■ **TASK DESCRIPTION**
How many lines in the data that follows contain the word "green"? Only that number is needed.

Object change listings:
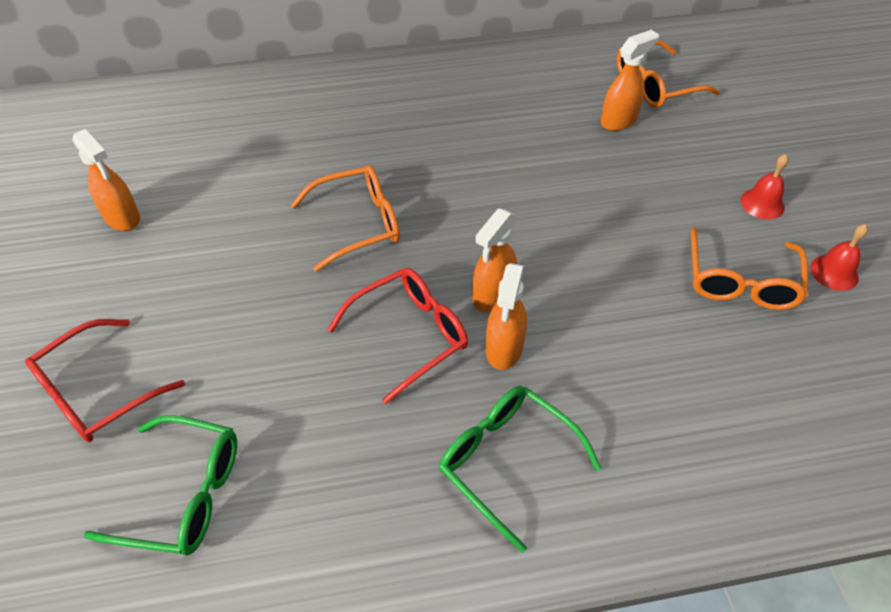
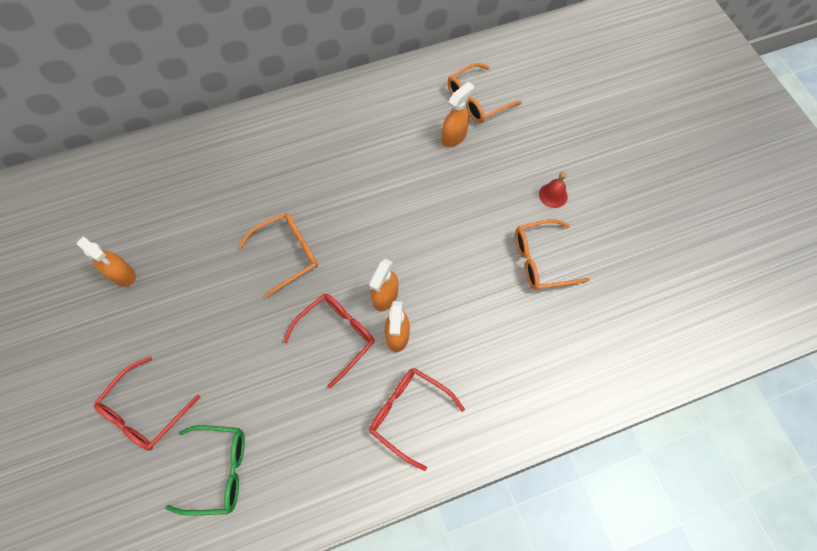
camera: 10 degrees left, 15 degrees up
(507, 461) = (409, 414): green glasses -> red glasses
(740, 281) = (541, 260): orange glasses -> orange glasses turned 75 degrees clockwise
(834, 272) = (599, 244): red bell -> none

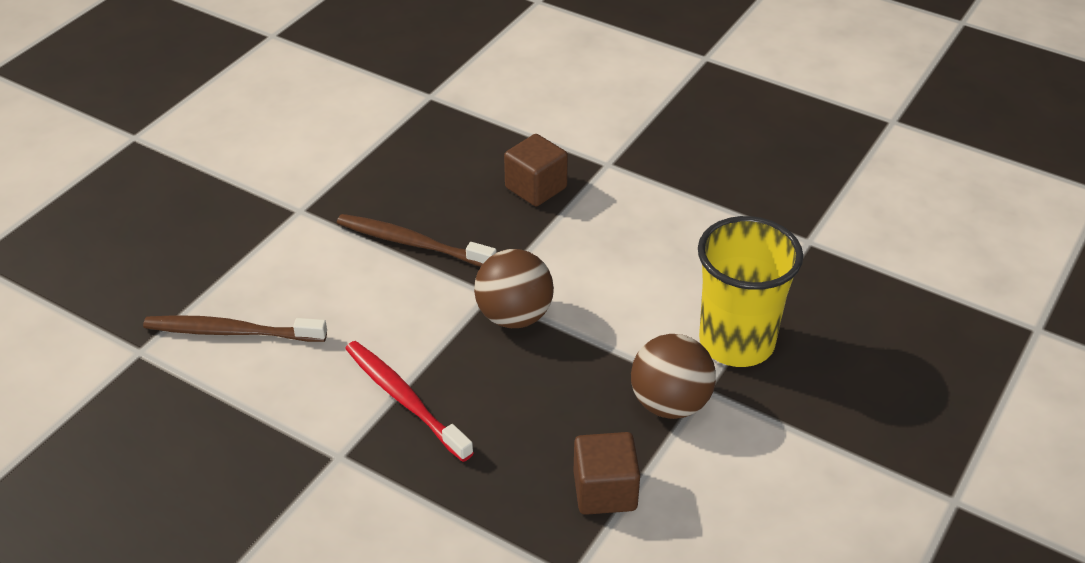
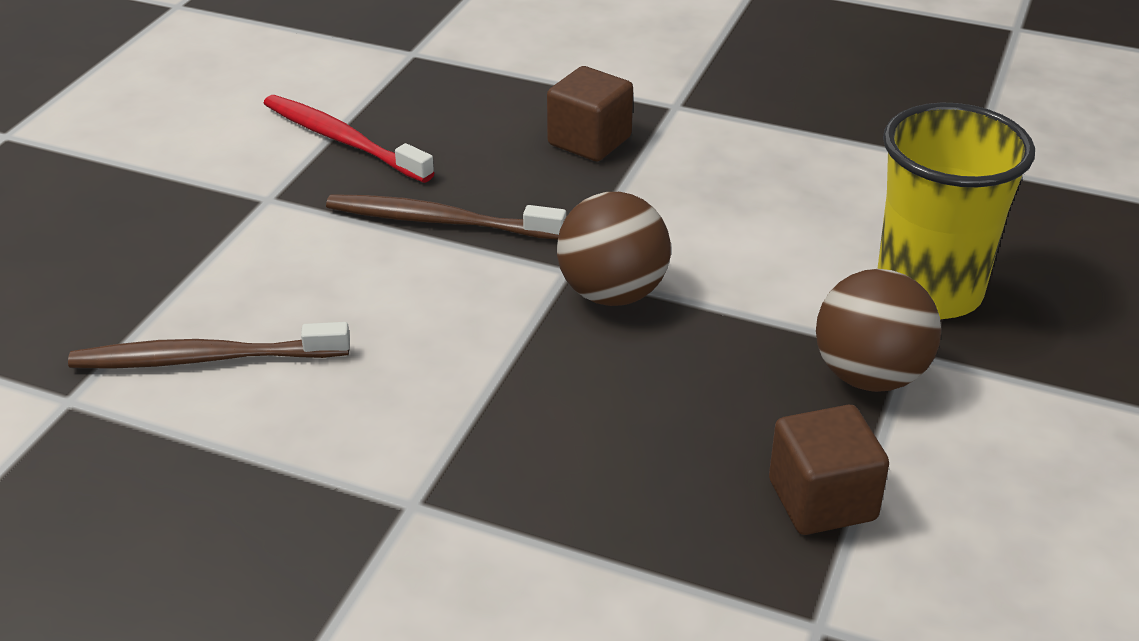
camera: 10 degrees left, 5 degrees down
(404, 399) = (488, 416): red toothbrush -> red toothbrush (342, 140)

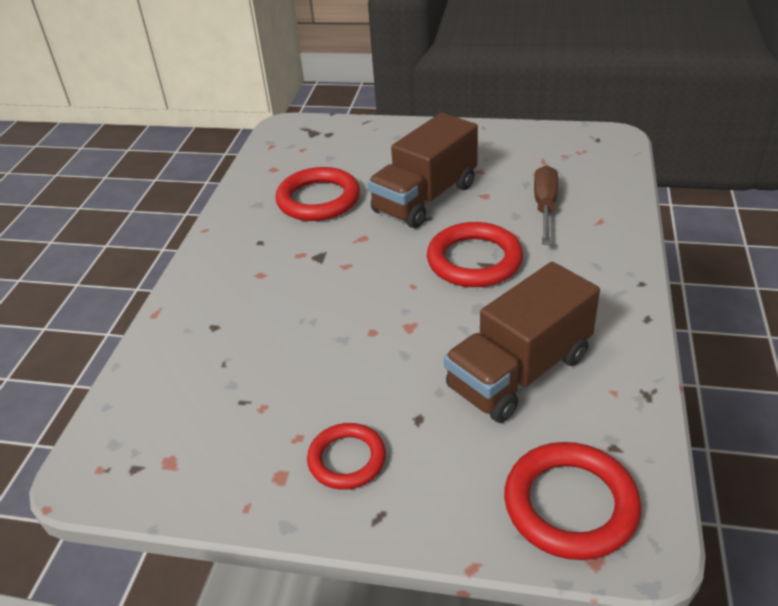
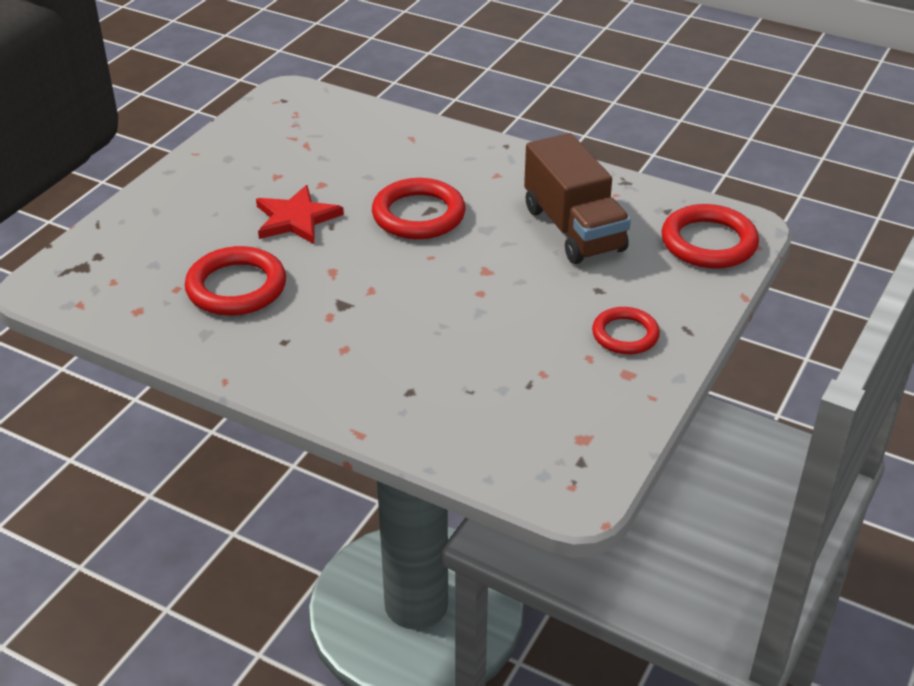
camera: 75 degrees left, 0 degrees up
(425, 198) = (296, 219): brown truck -> red star
(545, 207) = (369, 158): brown screwdriver -> none

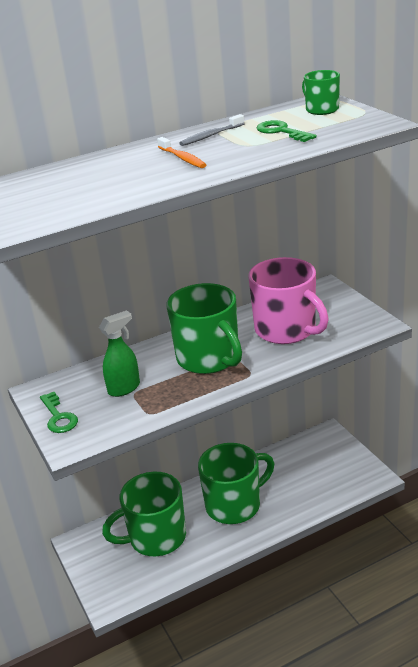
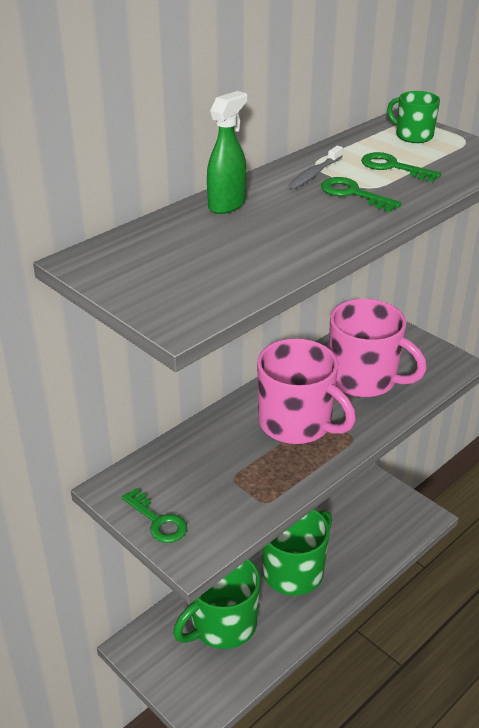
camera: 20 degrees left, 5 degrees up
(124, 388) = (218, 473): green spray bottle -> green spray bottle (227, 205)
(182, 158) = (307, 208): orange toothbrush -> none
(209, 358) = (297, 424): green mug -> pink mug
(229, 149) = (353, 194): none -> green key

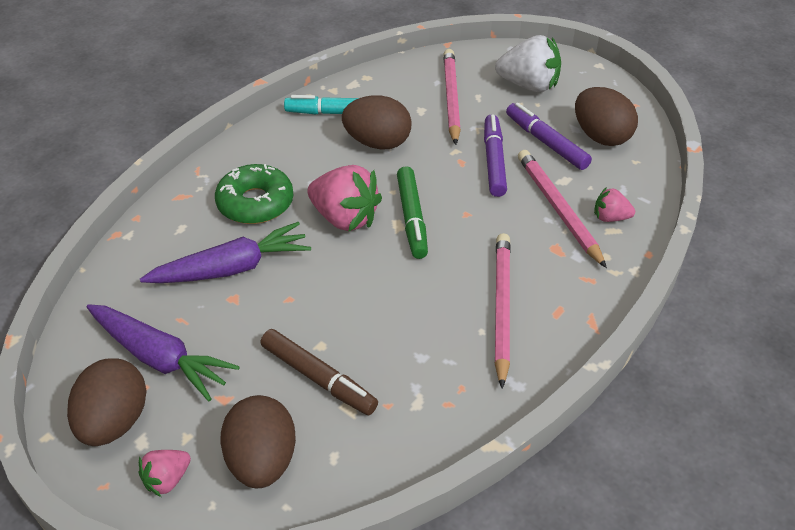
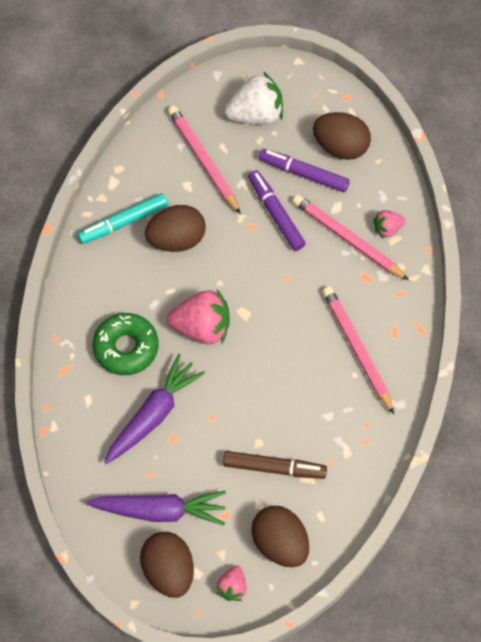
camera: 30 degrees left, 20 degrees up
(411, 218) = (250, 302): green marker -> none

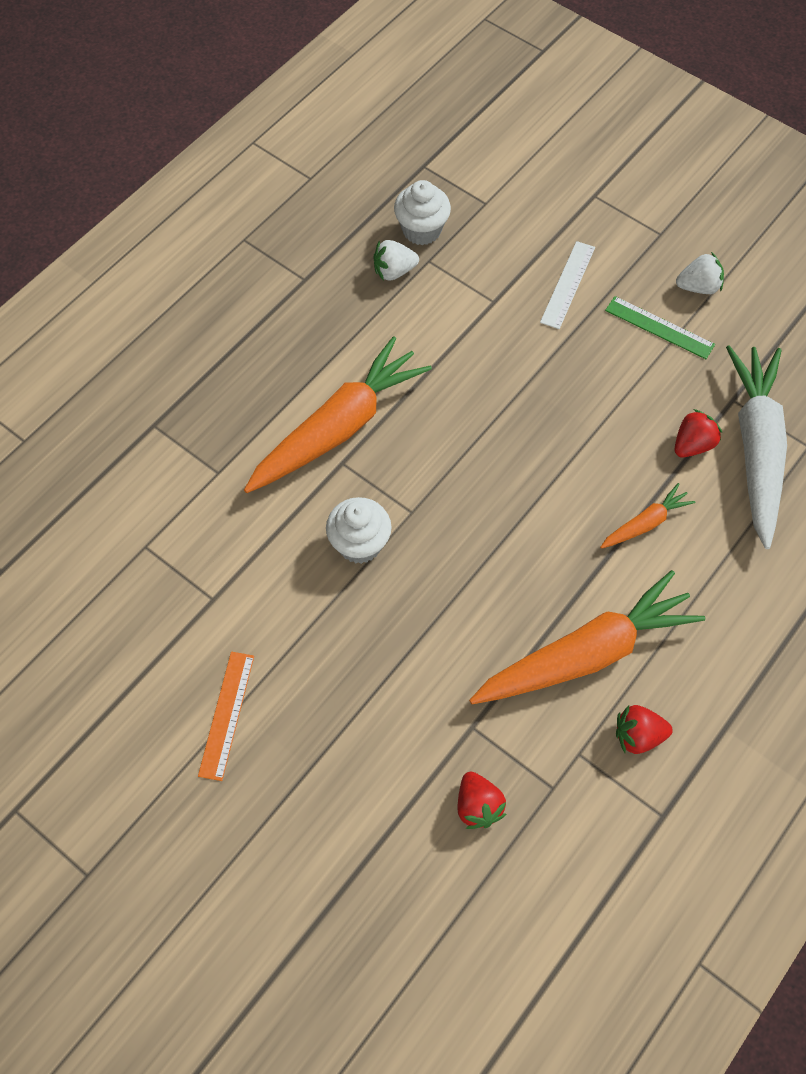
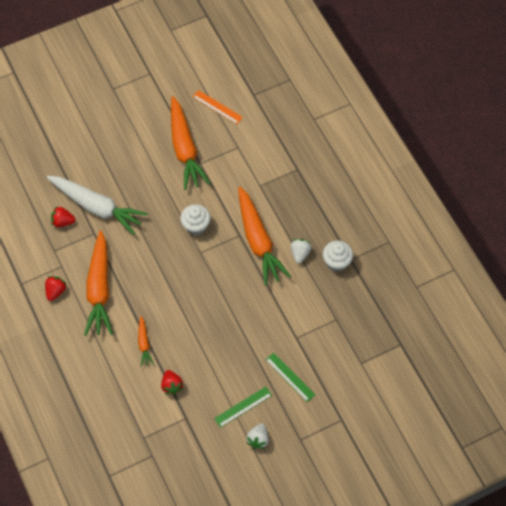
camera: 115 degrees right, 0 degrees up
(189, 644) = (185, 148): none -> orange carrot
(227, 715) = (148, 151): orange ruler -> orange ruler (217, 107)
(394, 271) = (336, 301): white strawberry -> white strawberry (300, 253)
(421, 230) = (357, 324): white cupcake -> white cupcake (336, 262)
(568, 284) = (290, 377): white ruler -> green ruler
(755, 449) = (154, 412): white carrot -> white carrot (97, 207)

■ **SOLVED PROBLEM**
6